- [WHAT YOU NEED TO DO]:
Where a record contains an image, leave the image out and print the rest exactly.

[Opening SUPPLIED INFORMATION section]

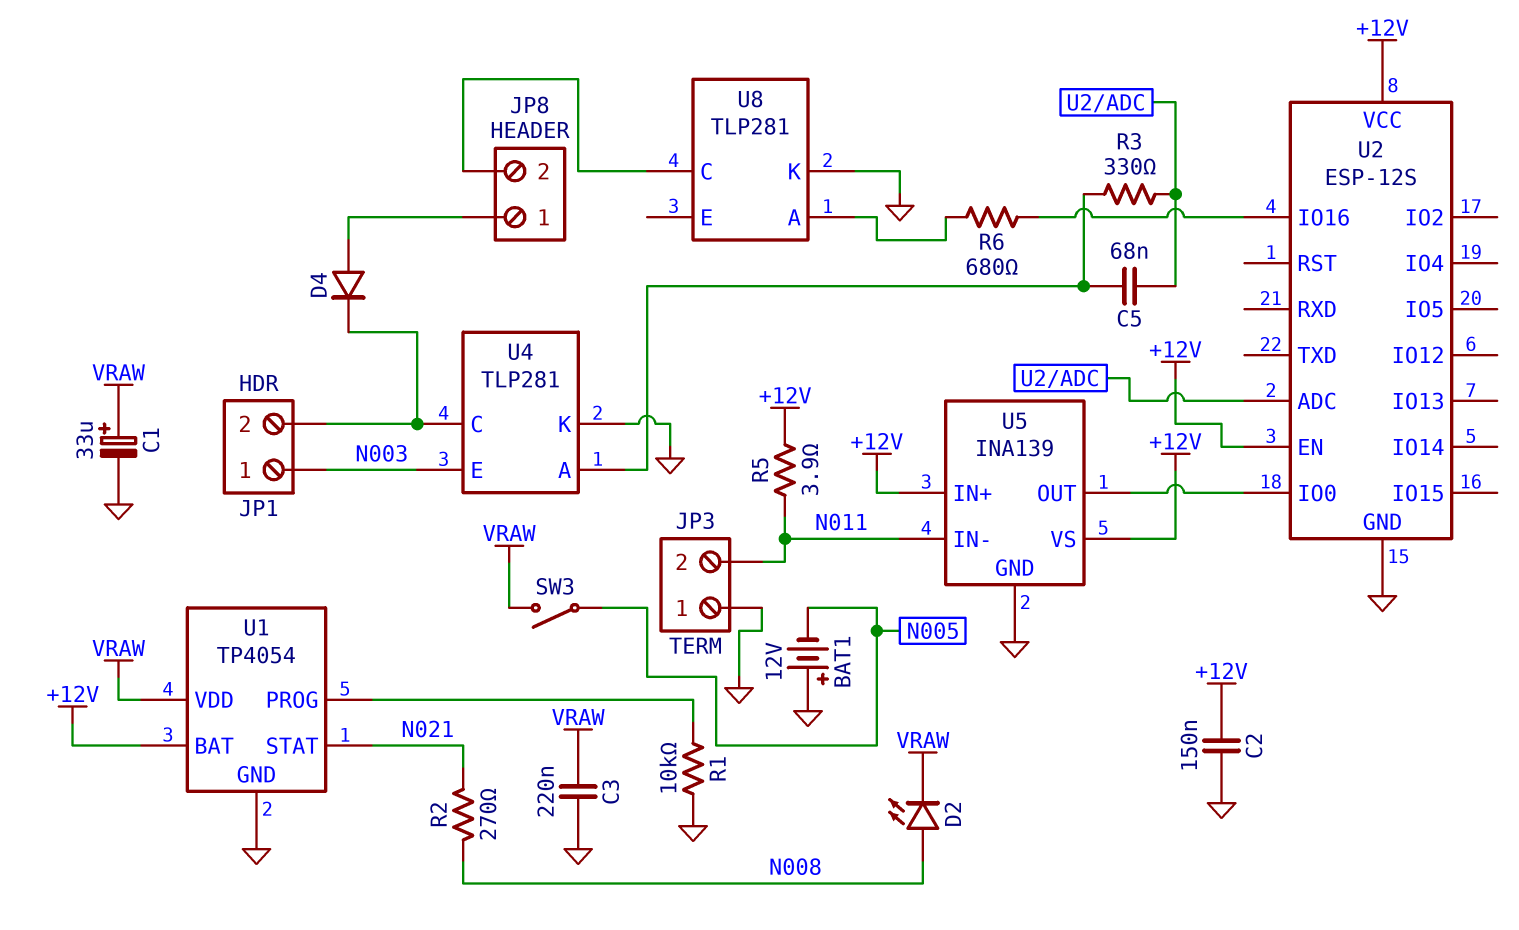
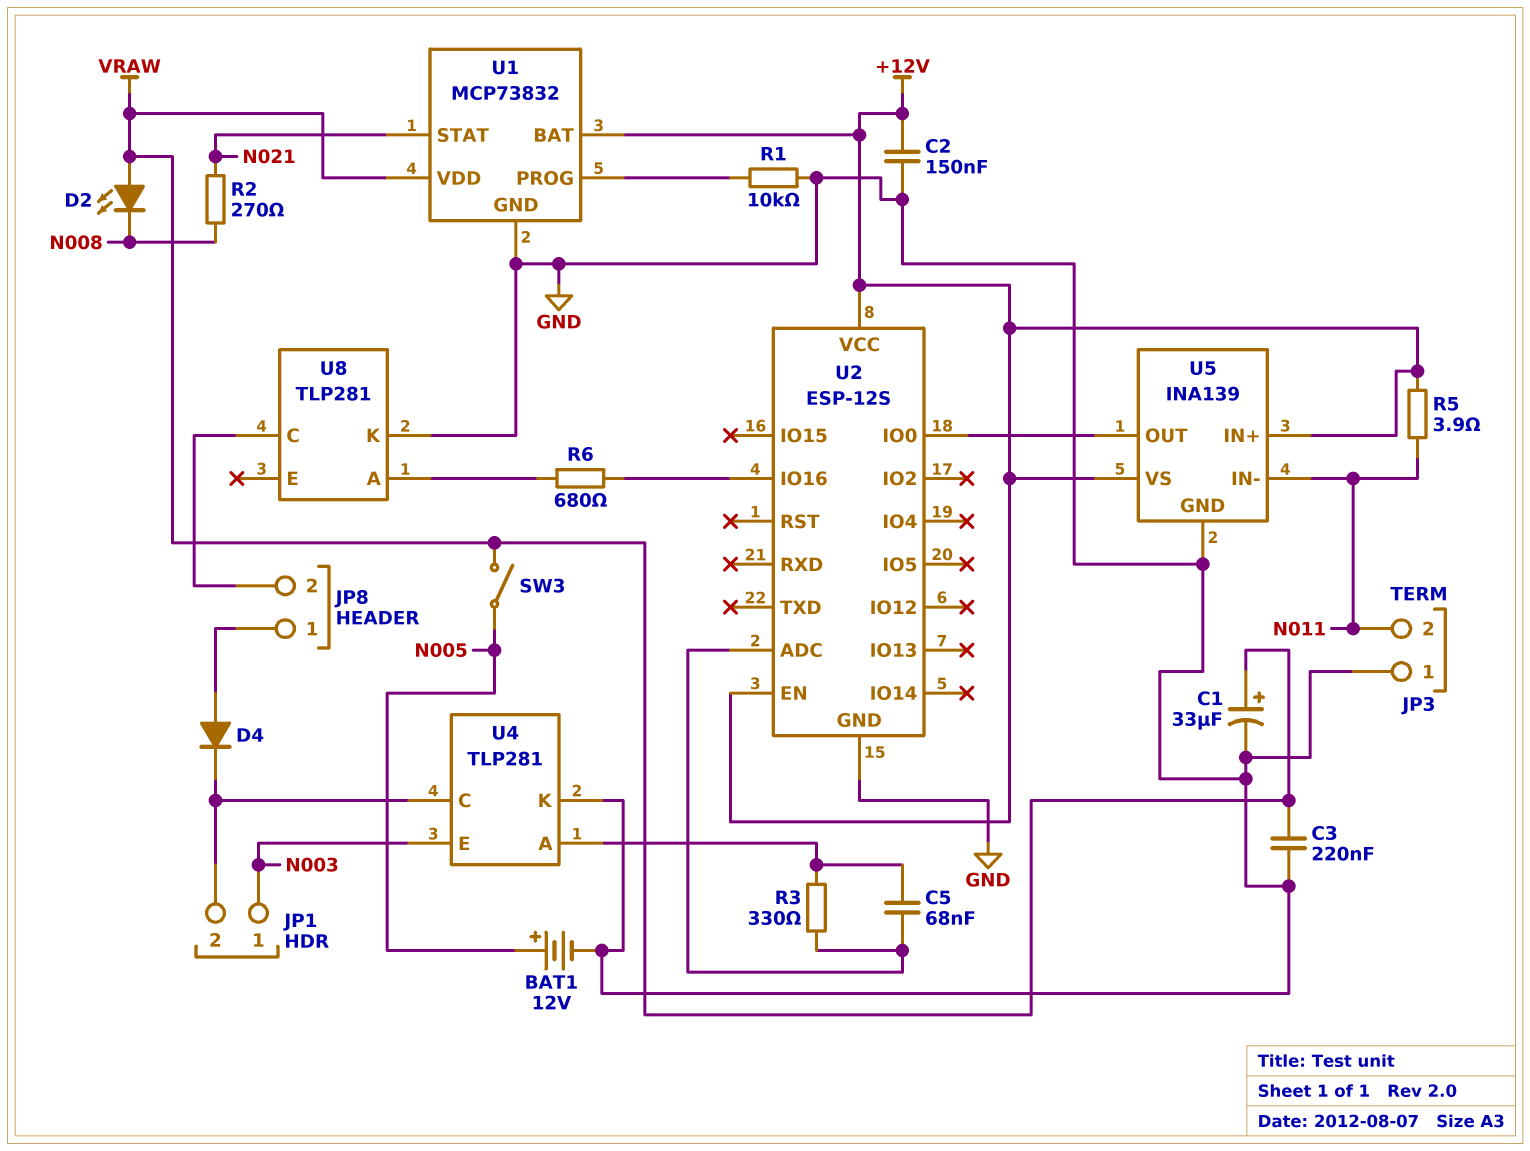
BAT1: 12V (plus GND, minus N005) -> 12V (plus N005, minus GND)
D2: LED (A N008, K VRAW) -> LED (A VRAW, K N008)
U1: TP4054 -> MCP73832

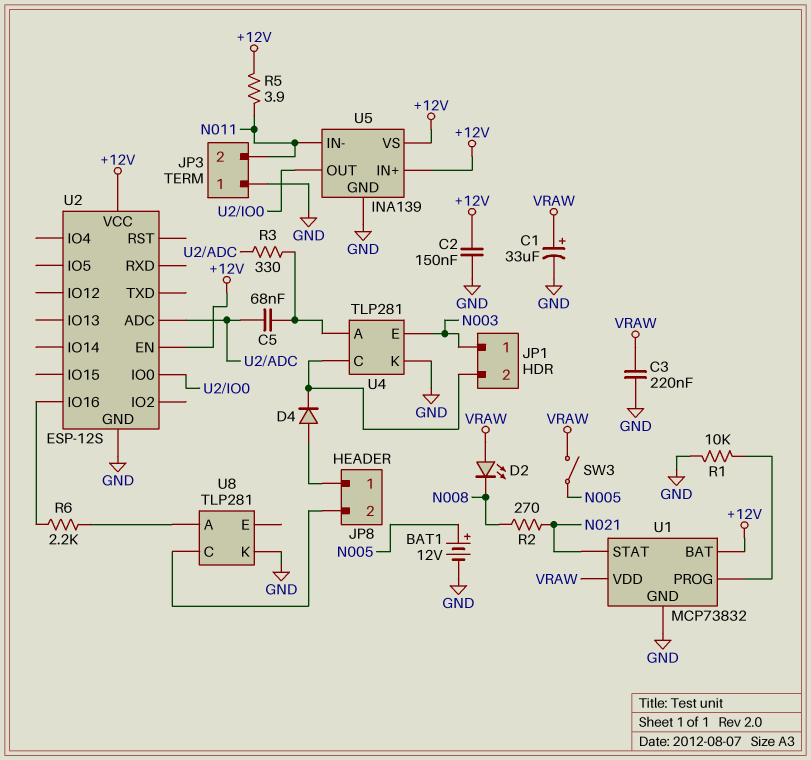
R6: 680 (U2/IO16, U8/A) -> 2.2k (U2/IO16, U8/A)

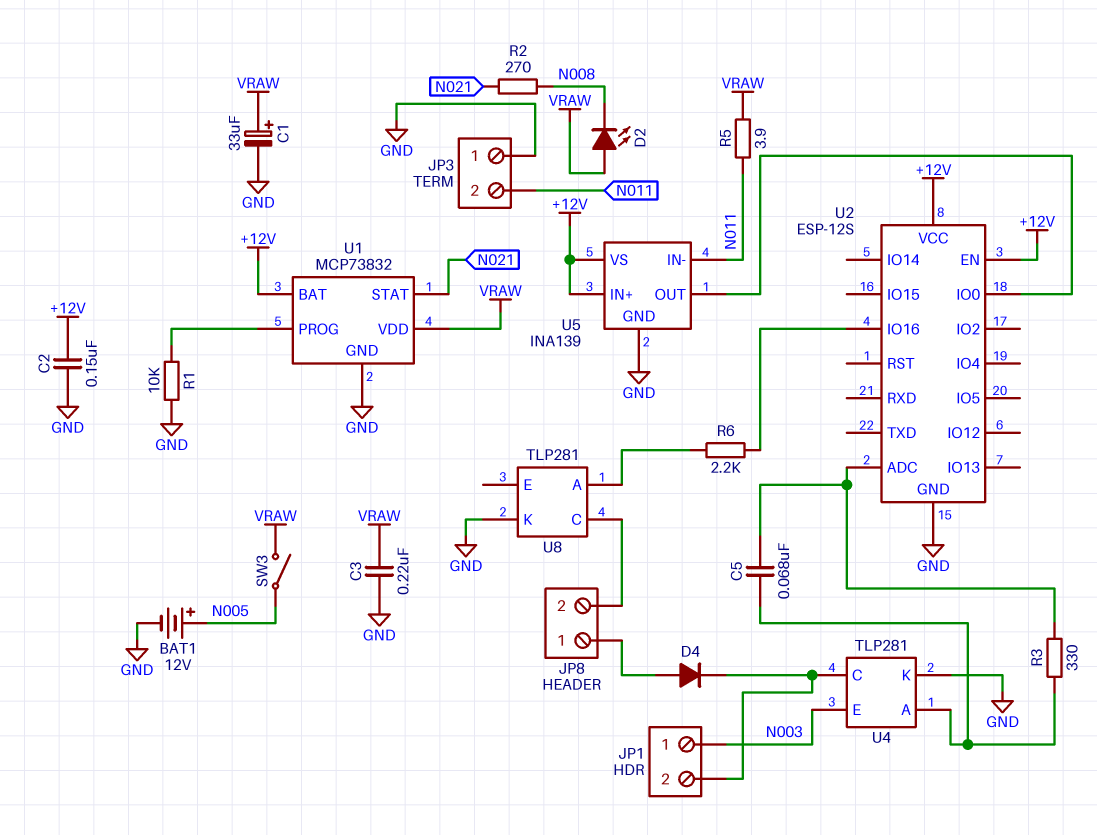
R5: 3.9 (+12V, N011) -> 3.9 (N011, VRAW)

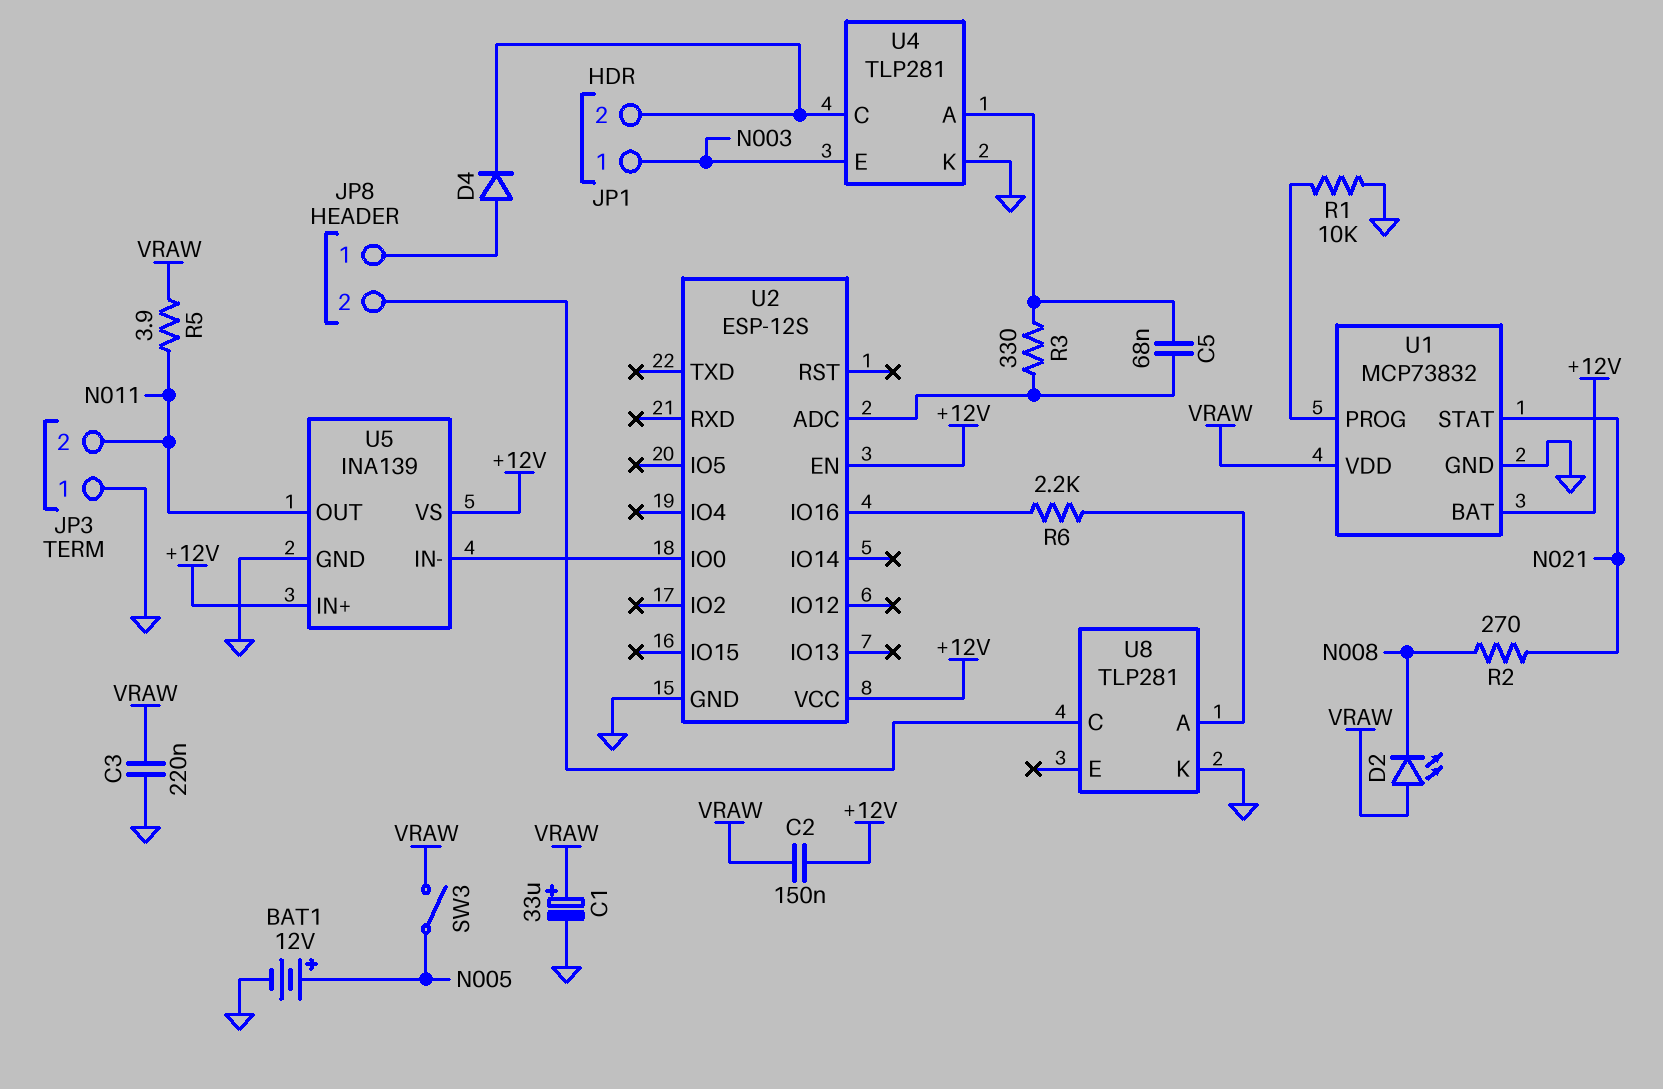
C2: 150nF (+12V, GND) -> 150nF (+12V, VRAW)
U5 pin IN-: N011 -> U2/IO0
U5 pin OUT: U2/IO0 -> N011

[Closing SUPPLIED INFORMATION section]

- [RESPONSE BOX]:
BAT1: 12V (plus GND, minus N005) -> 12V (plus N005, minus GND)
D2: LED (A N008, K VRAW) -> LED (A VRAW, K N008)
U1: TP4054 -> MCP73832

R6: 680 (U2/IO16, U8/A) -> 2.2k (U2/IO16, U8/A)

R5: 3.9 (+12V, N011) -> 3.9 (N011, VRAW)

C2: 150nF (+12V, GND) -> 150nF (+12V, VRAW)
U5 pin IN-: N011 -> U2/IO0
U5 pin OUT: U2/IO0 -> N011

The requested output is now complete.